Supplied material:
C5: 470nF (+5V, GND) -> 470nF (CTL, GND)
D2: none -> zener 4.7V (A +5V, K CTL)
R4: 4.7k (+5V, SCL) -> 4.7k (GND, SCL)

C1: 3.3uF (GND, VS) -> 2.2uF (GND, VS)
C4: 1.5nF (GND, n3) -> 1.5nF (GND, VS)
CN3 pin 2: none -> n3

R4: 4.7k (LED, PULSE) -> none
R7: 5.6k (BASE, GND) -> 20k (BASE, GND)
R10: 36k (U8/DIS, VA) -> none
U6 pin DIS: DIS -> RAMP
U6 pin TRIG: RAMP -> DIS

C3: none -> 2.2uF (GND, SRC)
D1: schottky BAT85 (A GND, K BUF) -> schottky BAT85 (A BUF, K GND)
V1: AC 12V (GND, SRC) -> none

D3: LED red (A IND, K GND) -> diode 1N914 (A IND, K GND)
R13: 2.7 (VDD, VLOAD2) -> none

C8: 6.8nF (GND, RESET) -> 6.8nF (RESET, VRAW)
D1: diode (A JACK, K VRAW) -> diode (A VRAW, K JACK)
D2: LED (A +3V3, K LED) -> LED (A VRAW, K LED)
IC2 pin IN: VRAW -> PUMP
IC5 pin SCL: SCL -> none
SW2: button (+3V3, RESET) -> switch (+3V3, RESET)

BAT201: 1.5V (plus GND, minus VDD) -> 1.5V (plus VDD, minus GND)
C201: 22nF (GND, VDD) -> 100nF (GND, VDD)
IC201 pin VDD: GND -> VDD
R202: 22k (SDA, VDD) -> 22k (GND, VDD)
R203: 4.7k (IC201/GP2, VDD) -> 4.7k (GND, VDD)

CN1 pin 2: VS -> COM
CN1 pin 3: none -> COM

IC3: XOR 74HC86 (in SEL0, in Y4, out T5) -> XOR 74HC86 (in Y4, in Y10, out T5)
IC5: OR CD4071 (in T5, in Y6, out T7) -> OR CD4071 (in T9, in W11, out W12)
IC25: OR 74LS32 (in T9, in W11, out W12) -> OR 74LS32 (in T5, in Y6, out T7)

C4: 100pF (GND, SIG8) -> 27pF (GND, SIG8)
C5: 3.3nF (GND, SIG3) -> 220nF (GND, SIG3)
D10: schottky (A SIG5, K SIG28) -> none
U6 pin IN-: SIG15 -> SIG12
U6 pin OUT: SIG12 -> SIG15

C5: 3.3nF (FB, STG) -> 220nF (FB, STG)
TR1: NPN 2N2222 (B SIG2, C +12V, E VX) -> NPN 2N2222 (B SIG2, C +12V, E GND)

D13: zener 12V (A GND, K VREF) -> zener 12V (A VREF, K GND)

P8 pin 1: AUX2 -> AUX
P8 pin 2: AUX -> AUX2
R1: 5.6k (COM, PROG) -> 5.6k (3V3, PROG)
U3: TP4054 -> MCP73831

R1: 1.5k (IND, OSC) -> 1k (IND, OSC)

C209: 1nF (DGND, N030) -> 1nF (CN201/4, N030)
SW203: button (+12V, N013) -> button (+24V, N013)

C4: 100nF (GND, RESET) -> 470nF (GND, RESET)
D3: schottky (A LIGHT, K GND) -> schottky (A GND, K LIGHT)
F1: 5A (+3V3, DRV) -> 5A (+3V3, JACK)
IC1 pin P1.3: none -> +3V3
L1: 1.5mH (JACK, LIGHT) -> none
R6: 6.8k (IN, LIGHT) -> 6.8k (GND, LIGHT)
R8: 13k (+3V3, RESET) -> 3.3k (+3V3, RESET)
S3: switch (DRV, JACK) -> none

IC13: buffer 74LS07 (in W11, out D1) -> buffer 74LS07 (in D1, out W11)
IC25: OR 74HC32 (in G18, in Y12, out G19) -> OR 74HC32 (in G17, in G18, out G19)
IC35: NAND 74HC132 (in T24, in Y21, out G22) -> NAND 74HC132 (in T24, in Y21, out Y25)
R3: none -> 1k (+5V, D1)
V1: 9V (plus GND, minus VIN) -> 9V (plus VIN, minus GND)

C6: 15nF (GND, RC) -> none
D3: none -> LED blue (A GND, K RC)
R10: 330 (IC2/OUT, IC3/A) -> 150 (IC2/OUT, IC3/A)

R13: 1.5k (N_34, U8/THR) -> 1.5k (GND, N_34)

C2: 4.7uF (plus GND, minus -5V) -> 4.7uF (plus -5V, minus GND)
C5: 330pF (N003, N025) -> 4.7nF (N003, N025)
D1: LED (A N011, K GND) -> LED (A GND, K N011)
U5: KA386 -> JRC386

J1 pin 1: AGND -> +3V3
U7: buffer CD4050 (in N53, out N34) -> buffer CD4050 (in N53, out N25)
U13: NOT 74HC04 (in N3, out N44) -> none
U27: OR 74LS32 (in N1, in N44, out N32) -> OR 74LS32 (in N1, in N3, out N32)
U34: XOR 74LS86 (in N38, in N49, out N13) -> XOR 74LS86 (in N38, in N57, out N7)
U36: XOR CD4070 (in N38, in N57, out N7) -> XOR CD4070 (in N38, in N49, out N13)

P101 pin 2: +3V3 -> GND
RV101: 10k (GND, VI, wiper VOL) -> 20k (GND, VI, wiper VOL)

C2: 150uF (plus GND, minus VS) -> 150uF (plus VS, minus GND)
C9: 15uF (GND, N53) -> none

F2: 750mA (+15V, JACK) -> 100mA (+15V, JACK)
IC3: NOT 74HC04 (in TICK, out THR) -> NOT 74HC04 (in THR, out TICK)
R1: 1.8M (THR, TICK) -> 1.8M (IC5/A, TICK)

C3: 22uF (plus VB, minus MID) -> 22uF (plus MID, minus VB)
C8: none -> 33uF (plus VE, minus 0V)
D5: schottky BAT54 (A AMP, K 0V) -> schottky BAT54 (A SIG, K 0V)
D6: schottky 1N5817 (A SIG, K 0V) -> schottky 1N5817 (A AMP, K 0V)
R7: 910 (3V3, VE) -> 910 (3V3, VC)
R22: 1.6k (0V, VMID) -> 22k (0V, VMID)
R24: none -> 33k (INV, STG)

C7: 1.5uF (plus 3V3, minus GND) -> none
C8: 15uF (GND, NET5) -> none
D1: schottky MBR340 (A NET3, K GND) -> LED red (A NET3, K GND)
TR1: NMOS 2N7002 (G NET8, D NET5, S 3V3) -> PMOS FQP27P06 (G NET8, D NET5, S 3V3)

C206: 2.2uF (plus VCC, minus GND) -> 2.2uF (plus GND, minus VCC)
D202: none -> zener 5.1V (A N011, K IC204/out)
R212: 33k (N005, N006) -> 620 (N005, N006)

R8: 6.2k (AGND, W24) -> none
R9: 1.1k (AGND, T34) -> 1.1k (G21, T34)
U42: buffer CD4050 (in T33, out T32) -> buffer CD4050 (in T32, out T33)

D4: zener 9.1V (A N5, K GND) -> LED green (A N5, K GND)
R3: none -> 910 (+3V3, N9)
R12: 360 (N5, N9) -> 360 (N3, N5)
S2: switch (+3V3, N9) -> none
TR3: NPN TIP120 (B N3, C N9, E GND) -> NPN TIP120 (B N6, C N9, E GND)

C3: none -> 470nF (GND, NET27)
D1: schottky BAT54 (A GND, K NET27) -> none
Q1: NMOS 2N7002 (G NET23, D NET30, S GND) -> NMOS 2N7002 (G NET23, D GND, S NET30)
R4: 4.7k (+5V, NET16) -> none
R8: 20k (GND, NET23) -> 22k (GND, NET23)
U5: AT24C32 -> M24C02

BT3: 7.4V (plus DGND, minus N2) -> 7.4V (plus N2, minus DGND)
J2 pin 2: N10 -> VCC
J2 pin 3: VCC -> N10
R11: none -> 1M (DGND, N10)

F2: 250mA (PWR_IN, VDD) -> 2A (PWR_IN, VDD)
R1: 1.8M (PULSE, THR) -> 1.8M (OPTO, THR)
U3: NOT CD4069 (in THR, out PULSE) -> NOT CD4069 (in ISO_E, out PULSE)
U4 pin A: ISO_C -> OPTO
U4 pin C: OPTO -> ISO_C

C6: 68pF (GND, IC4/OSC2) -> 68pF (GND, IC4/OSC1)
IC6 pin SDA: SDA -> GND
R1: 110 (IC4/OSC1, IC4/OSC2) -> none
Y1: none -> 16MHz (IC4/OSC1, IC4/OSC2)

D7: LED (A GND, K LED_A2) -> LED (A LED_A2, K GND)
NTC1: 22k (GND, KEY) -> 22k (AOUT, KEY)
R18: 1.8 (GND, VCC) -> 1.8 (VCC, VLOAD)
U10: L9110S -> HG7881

The problem: An exact copy of the lines above, from the one containing "F1: 5A (+3V3, DRV) -> 5A (+3V3, JACK)" down to the one containing "C2: 4.7uF (plus" and including both, is the whole answer; retype it and nothing else.

Answer to this problem:
F1: 5A (+3V3, DRV) -> 5A (+3V3, JACK)
IC1 pin P1.3: none -> +3V3
L1: 1.5mH (JACK, LIGHT) -> none
R6: 6.8k (IN, LIGHT) -> 6.8k (GND, LIGHT)
R8: 13k (+3V3, RESET) -> 3.3k (+3V3, RESET)
S3: switch (DRV, JACK) -> none

IC13: buffer 74LS07 (in W11, out D1) -> buffer 74LS07 (in D1, out W11)
IC25: OR 74HC32 (in G18, in Y12, out G19) -> OR 74HC32 (in G17, in G18, out G19)
IC35: NAND 74HC132 (in T24, in Y21, out G22) -> NAND 74HC132 (in T24, in Y21, out Y25)
R3: none -> 1k (+5V, D1)
V1: 9V (plus GND, minus VIN) -> 9V (plus VIN, minus GND)

C6: 15nF (GND, RC) -> none
D3: none -> LED blue (A GND, K RC)
R10: 330 (IC2/OUT, IC3/A) -> 150 (IC2/OUT, IC3/A)

R13: 1.5k (N_34, U8/THR) -> 1.5k (GND, N_34)

C2: 4.7uF (plus GND, minus -5V) -> 4.7uF (plus -5V, minus GND)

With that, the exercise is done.